#### Record excerpts:
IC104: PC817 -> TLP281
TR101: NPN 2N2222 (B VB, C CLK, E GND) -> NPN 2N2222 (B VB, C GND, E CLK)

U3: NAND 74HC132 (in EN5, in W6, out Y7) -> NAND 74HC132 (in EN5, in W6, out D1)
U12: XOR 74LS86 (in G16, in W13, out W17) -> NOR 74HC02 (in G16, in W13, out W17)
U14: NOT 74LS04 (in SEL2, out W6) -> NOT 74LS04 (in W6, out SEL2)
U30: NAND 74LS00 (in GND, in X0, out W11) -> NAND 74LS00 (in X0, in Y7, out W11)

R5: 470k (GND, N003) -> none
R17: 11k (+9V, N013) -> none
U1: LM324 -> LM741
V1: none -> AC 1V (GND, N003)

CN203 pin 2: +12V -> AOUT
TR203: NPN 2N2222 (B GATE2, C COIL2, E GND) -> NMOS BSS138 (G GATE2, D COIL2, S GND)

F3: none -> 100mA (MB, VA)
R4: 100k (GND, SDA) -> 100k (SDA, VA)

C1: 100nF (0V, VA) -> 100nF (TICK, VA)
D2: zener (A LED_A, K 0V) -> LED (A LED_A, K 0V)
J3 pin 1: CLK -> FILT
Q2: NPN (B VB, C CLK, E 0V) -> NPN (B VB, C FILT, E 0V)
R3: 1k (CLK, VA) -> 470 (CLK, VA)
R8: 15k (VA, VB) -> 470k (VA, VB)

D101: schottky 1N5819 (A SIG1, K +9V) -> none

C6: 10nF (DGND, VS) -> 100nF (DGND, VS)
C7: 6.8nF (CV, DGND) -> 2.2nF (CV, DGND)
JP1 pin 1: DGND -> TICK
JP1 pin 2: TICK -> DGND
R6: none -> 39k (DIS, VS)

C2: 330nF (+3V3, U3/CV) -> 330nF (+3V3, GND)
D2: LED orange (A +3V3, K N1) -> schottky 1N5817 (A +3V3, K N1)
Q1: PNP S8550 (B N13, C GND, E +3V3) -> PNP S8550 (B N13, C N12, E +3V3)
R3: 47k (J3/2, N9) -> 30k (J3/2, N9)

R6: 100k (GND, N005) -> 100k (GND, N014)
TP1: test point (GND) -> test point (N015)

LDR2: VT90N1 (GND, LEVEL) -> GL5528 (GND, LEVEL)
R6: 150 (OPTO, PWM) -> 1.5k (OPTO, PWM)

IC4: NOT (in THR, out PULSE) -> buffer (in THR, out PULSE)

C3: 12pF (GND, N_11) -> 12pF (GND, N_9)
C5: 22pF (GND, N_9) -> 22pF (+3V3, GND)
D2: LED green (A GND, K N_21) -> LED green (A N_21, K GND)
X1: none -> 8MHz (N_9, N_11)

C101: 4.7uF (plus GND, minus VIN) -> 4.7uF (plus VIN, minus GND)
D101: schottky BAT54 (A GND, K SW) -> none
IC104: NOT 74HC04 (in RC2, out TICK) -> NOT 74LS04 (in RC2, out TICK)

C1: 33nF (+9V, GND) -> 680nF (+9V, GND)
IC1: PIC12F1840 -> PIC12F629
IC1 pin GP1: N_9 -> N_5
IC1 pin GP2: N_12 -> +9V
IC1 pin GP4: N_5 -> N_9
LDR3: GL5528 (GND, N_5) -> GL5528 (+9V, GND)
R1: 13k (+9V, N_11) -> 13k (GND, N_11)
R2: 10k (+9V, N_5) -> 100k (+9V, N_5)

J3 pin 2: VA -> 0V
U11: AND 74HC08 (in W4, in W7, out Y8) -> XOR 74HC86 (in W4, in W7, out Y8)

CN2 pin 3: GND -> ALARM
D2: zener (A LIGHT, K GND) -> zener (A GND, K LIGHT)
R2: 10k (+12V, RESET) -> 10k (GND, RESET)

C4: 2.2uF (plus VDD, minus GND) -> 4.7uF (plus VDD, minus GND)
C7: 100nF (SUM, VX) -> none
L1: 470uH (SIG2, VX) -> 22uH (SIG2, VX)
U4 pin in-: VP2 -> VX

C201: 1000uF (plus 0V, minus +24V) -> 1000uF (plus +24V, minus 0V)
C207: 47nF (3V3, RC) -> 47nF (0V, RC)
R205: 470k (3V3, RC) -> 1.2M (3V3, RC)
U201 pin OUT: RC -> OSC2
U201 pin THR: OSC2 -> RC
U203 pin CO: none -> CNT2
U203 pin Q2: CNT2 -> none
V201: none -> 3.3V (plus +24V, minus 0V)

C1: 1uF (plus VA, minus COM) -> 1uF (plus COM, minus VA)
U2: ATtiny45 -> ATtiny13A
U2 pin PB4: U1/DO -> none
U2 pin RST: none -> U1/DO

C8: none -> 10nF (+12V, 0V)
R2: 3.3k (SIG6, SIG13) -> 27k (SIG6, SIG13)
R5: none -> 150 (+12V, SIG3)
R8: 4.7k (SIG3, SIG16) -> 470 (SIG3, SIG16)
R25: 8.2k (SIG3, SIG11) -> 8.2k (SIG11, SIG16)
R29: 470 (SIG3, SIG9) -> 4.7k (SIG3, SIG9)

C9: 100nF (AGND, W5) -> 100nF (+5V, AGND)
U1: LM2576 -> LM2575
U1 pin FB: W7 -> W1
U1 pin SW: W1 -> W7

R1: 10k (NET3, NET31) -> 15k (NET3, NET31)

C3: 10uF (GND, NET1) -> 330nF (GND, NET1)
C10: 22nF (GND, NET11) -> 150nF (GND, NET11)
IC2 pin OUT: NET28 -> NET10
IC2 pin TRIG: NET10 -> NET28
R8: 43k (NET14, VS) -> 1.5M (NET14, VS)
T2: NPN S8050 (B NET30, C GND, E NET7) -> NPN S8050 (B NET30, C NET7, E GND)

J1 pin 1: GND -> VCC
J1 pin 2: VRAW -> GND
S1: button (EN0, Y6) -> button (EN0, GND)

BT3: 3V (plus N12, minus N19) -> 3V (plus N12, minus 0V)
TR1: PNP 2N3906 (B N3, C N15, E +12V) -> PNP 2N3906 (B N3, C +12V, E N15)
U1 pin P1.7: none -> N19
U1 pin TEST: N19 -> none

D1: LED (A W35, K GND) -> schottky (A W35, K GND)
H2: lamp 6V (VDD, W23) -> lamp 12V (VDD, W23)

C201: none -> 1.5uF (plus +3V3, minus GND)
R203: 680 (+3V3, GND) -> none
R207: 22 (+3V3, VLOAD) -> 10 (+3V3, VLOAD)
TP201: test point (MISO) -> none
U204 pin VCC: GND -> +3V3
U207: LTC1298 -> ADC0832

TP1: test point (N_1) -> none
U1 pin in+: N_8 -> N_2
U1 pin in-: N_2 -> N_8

#### Exercise details:
Taking the lines above, repeat exactly those from the line that contains "IC4: NOT (in" through the line that contains "BT3: 3V (plus", and both of those lines as well. Include nothing else.

#### Response to this task:
IC4: NOT (in THR, out PULSE) -> buffer (in THR, out PULSE)

C3: 12pF (GND, N_11) -> 12pF (GND, N_9)
C5: 22pF (GND, N_9) -> 22pF (+3V3, GND)
D2: LED green (A GND, K N_21) -> LED green (A N_21, K GND)
X1: none -> 8MHz (N_9, N_11)

C101: 4.7uF (plus GND, minus VIN) -> 4.7uF (plus VIN, minus GND)
D101: schottky BAT54 (A GND, K SW) -> none
IC104: NOT 74HC04 (in RC2, out TICK) -> NOT 74LS04 (in RC2, out TICK)

C1: 33nF (+9V, GND) -> 680nF (+9V, GND)
IC1: PIC12F1840 -> PIC12F629
IC1 pin GP1: N_9 -> N_5
IC1 pin GP2: N_12 -> +9V
IC1 pin GP4: N_5 -> N_9
LDR3: GL5528 (GND, N_5) -> GL5528 (+9V, GND)
R1: 13k (+9V, N_11) -> 13k (GND, N_11)
R2: 10k (+9V, N_5) -> 100k (+9V, N_5)

J3 pin 2: VA -> 0V
U11: AND 74HC08 (in W4, in W7, out Y8) -> XOR 74HC86 (in W4, in W7, out Y8)

CN2 pin 3: GND -> ALARM
D2: zener (A LIGHT, K GND) -> zener (A GND, K LIGHT)
R2: 10k (+12V, RESET) -> 10k (GND, RESET)

C4: 2.2uF (plus VDD, minus GND) -> 4.7uF (plus VDD, minus GND)
C7: 100nF (SUM, VX) -> none
L1: 470uH (SIG2, VX) -> 22uH (SIG2, VX)
U4 pin in-: VP2 -> VX

C201: 1000uF (plus 0V, minus +24V) -> 1000uF (plus +24V, minus 0V)
C207: 47nF (3V3, RC) -> 47nF (0V, RC)
R205: 470k (3V3, RC) -> 1.2M (3V3, RC)
U201 pin OUT: RC -> OSC2
U201 pin THR: OSC2 -> RC
U203 pin CO: none -> CNT2
U203 pin Q2: CNT2 -> none
V201: none -> 3.3V (plus +24V, minus 0V)

C1: 1uF (plus VA, minus COM) -> 1uF (plus COM, minus VA)
U2: ATtiny45 -> ATtiny13A
U2 pin PB4: U1/DO -> none
U2 pin RST: none -> U1/DO

C8: none -> 10nF (+12V, 0V)
R2: 3.3k (SIG6, SIG13) -> 27k (SIG6, SIG13)
R5: none -> 150 (+12V, SIG3)
R8: 4.7k (SIG3, SIG16) -> 470 (SIG3, SIG16)
R25: 8.2k (SIG3, SIG11) -> 8.2k (SIG11, SIG16)
R29: 470 (SIG3, SIG9) -> 4.7k (SIG3, SIG9)

C9: 100nF (AGND, W5) -> 100nF (+5V, AGND)
U1: LM2576 -> LM2575
U1 pin FB: W7 -> W1
U1 pin SW: W1 -> W7

R1: 10k (NET3, NET31) -> 15k (NET3, NET31)

C3: 10uF (GND, NET1) -> 330nF (GND, NET1)
C10: 22nF (GND, NET11) -> 150nF (GND, NET11)
IC2 pin OUT: NET28 -> NET10
IC2 pin TRIG: NET10 -> NET28
R8: 43k (NET14, VS) -> 1.5M (NET14, VS)
T2: NPN S8050 (B NET30, C GND, E NET7) -> NPN S8050 (B NET30, C NET7, E GND)

J1 pin 1: GND -> VCC
J1 pin 2: VRAW -> GND
S1: button (EN0, Y6) -> button (EN0, GND)

BT3: 3V (plus N12, minus N19) -> 3V (plus N12, minus 0V)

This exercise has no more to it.